◆ What you are asked to do
Each record below needs to be reproduced precisely, though not its pictures.

◆ Record extracts

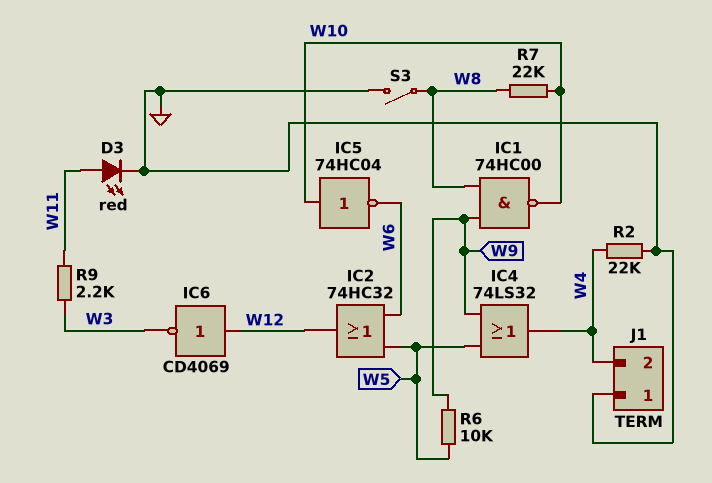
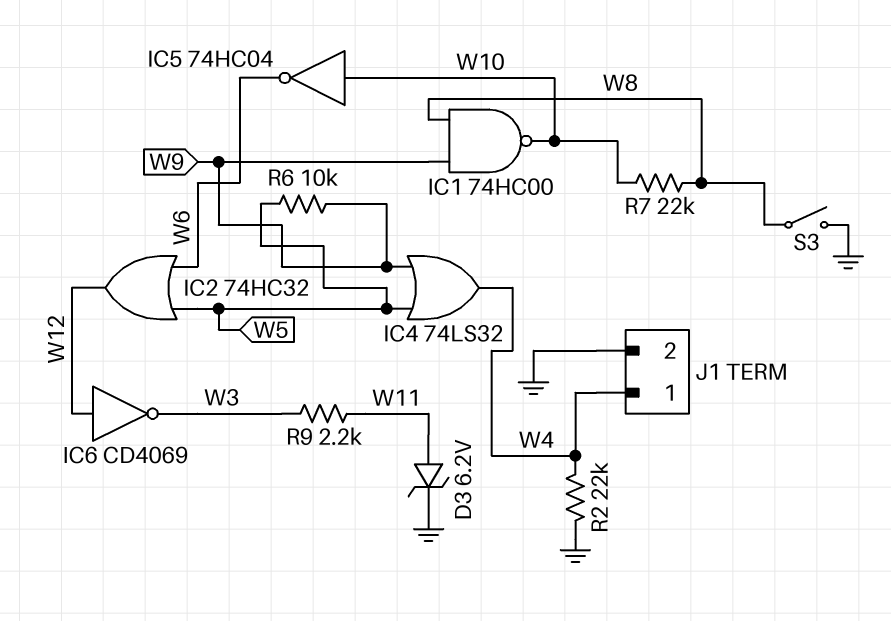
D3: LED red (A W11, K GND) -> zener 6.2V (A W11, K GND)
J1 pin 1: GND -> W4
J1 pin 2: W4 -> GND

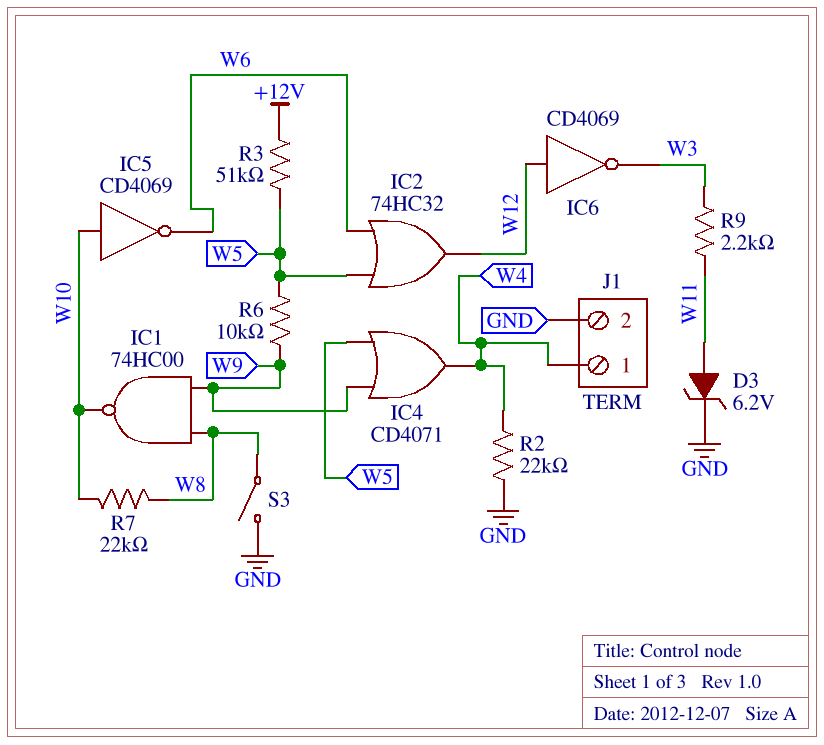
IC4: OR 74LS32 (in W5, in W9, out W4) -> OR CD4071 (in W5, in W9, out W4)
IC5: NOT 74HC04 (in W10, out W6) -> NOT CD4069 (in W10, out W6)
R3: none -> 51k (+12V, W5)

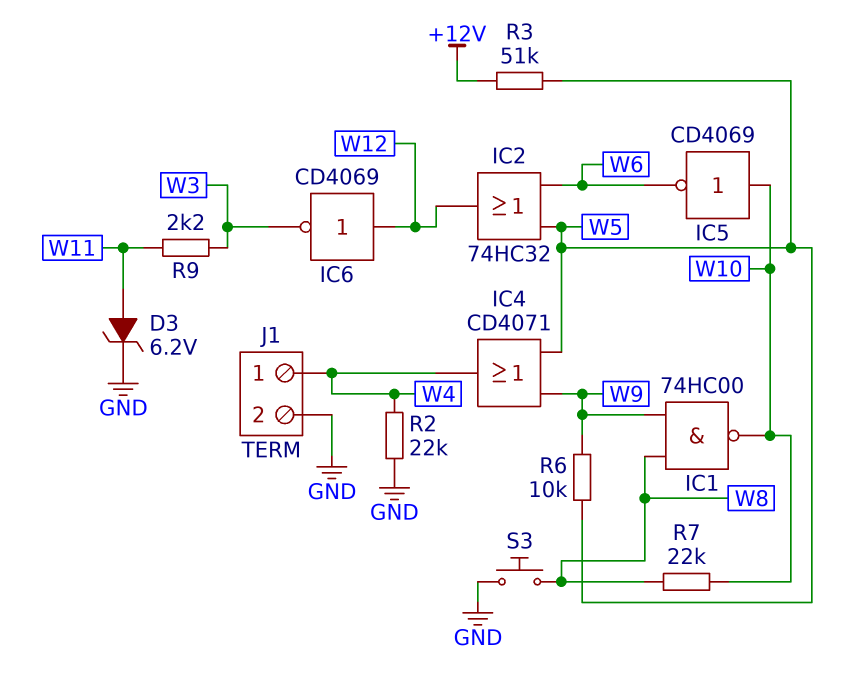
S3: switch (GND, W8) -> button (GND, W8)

◆ Exercise result
D3: LED red (A W11, K GND) -> zener 6.2V (A W11, K GND)
J1 pin 1: GND -> W4
J1 pin 2: W4 -> GND

IC4: OR 74LS32 (in W5, in W9, out W4) -> OR CD4071 (in W5, in W9, out W4)
IC5: NOT 74HC04 (in W10, out W6) -> NOT CD4069 (in W10, out W6)
R3: none -> 51k (+12V, W5)

S3: switch (GND, W8) -> button (GND, W8)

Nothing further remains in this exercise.